* What you need to do:
Look through the listing below for the string "green". Show each line where it occurs.

* Dataset extract:

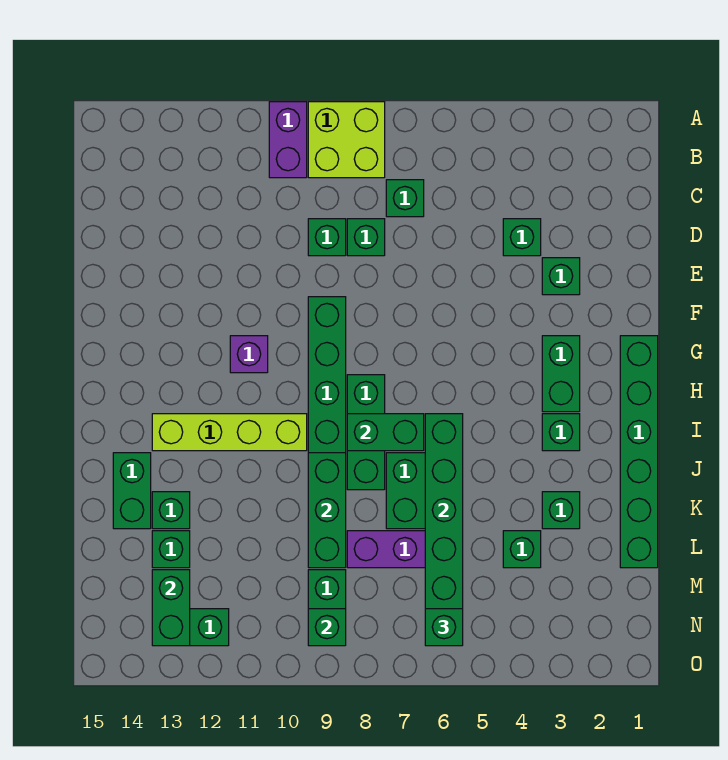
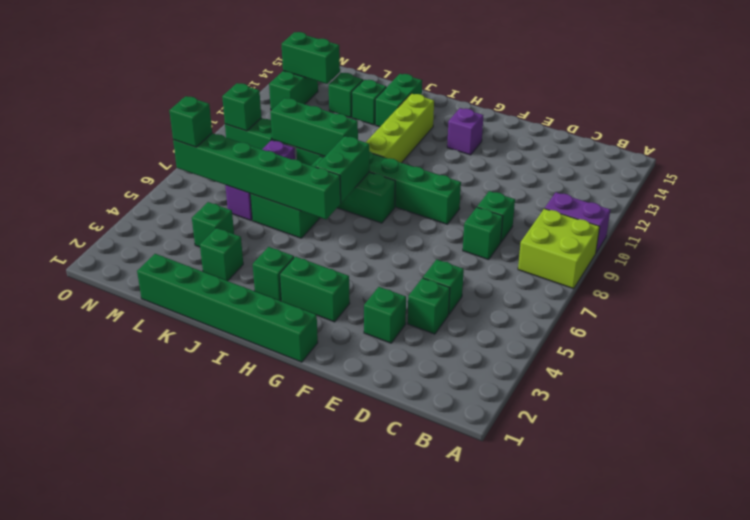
green brick C7 level 1 -> green brick D5 level 1
purple brick G11 level 1 -> purple brick G13 level 1
green brick J14:K14 level 1 -> green brick J13:J14 level 1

* Output:
green brick C7 level 1 -> green brick D5 level 1
green brick J14:K14 level 1 -> green brick J13:J14 level 1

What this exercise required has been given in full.